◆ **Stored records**
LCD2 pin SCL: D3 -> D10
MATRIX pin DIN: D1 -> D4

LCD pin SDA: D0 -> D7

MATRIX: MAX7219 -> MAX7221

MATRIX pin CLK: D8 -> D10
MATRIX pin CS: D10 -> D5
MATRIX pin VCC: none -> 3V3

* * *

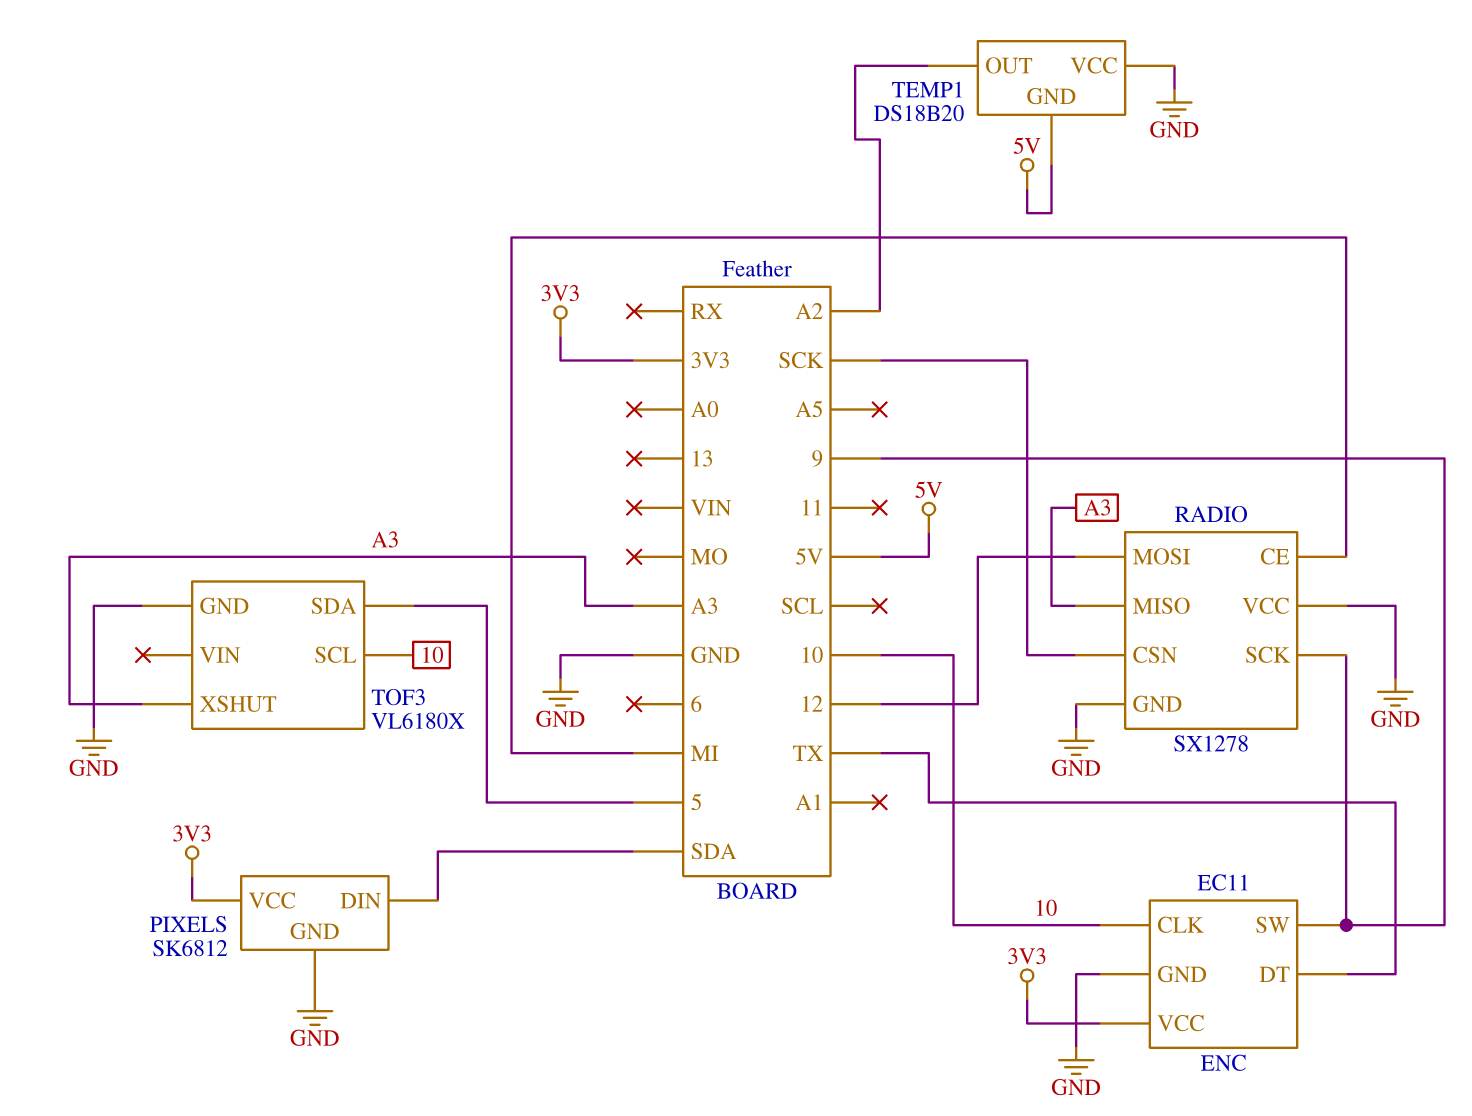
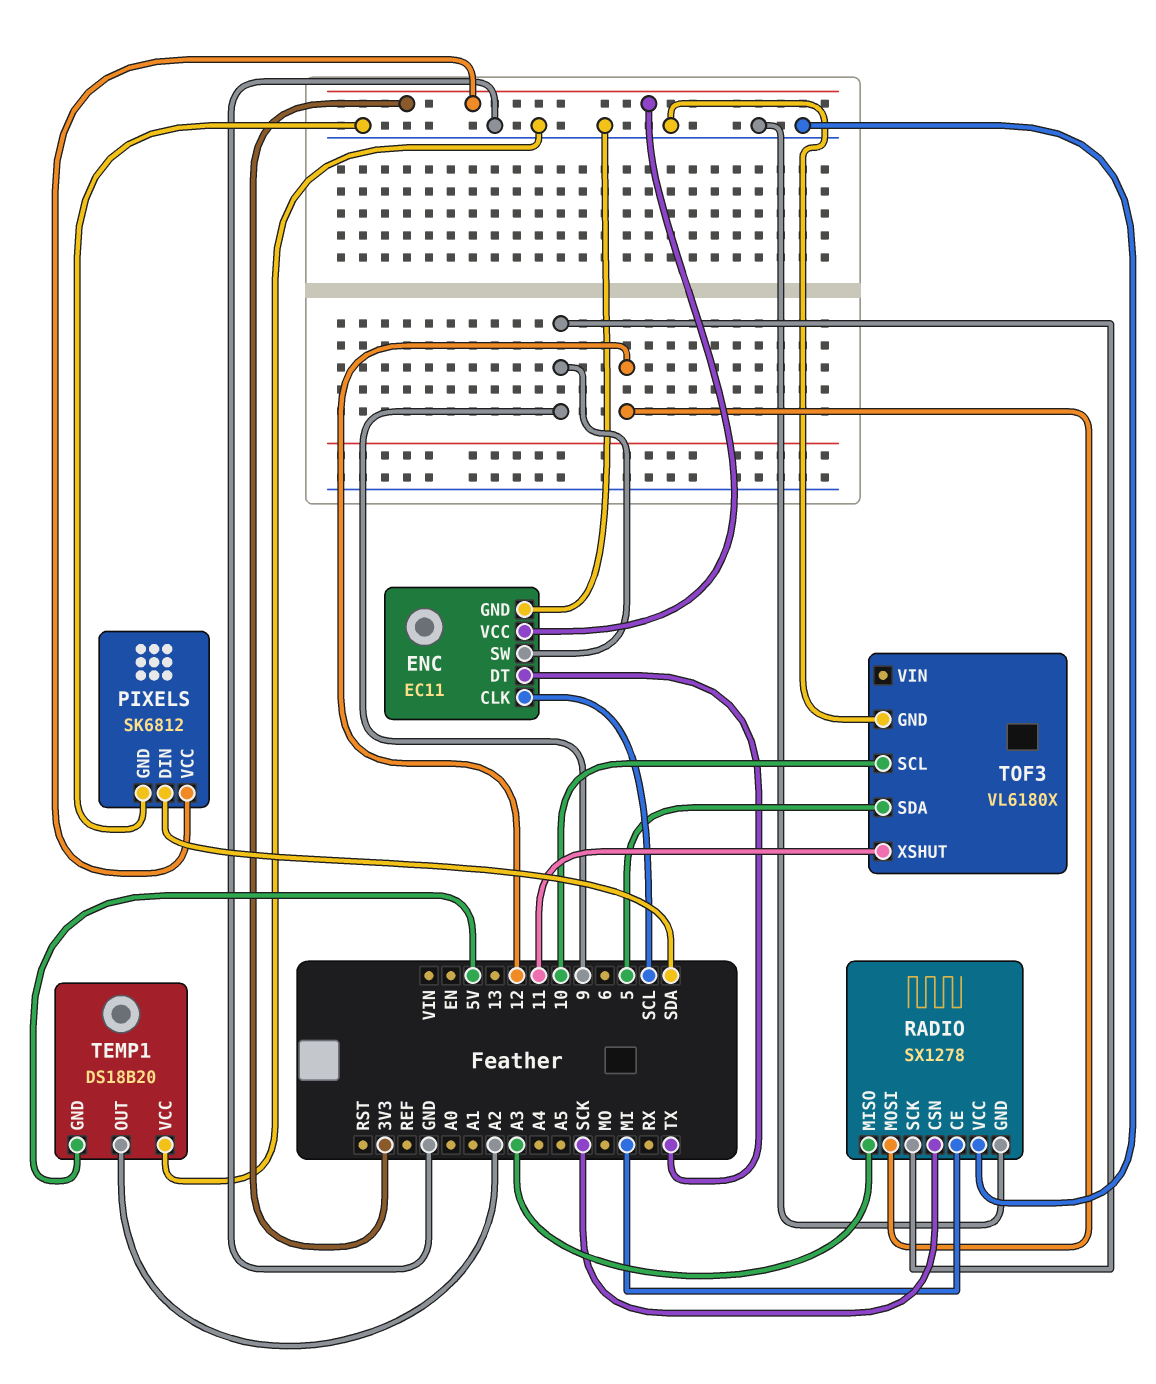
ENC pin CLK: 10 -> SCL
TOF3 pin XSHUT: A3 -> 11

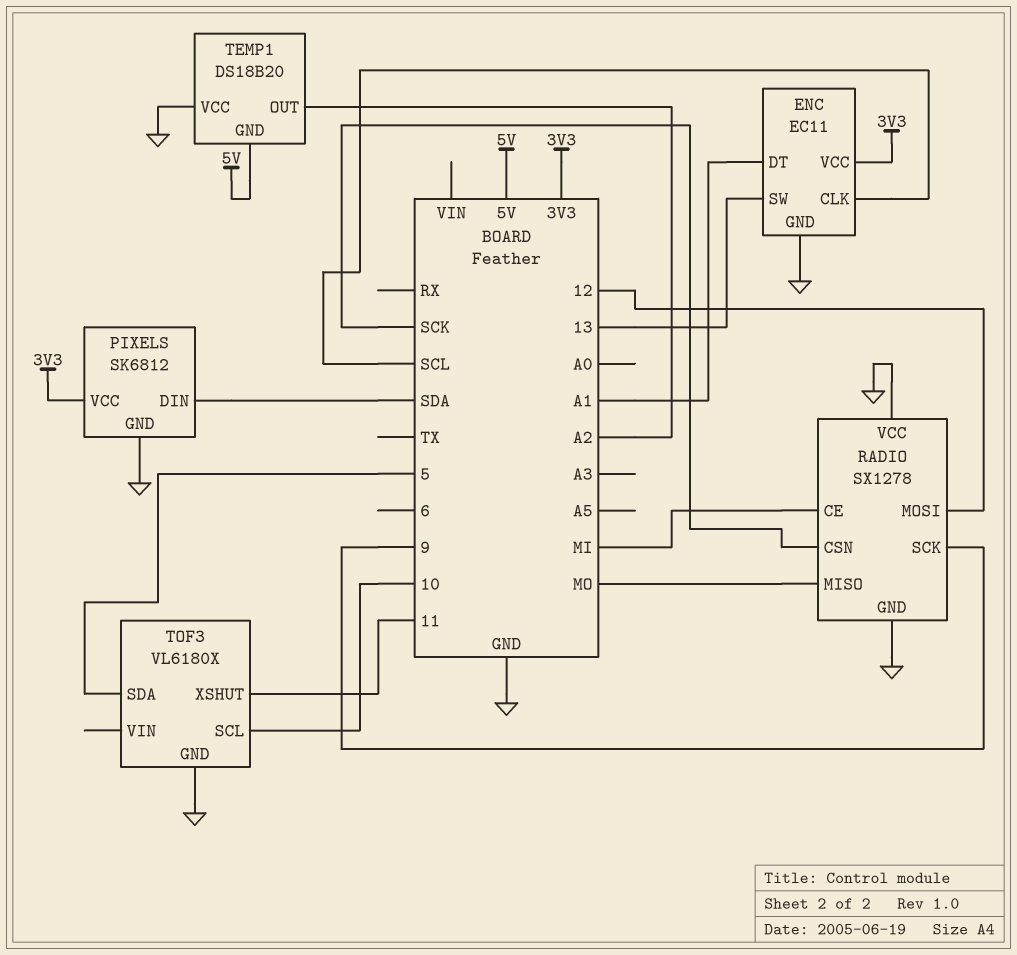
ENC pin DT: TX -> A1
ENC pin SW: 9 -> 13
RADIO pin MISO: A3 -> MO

◆ **What you have to do**
Set down, exactly as they stand above, the lines starting with the line with "MATRIX pin CLK: D8 -> D10" and going on through the line with "MATRIX pin VCC: none -> 3V3", and no others.

◆ **Written response**
MATRIX pin CLK: D8 -> D10
MATRIX pin CS: D10 -> D5
MATRIX pin VCC: none -> 3V3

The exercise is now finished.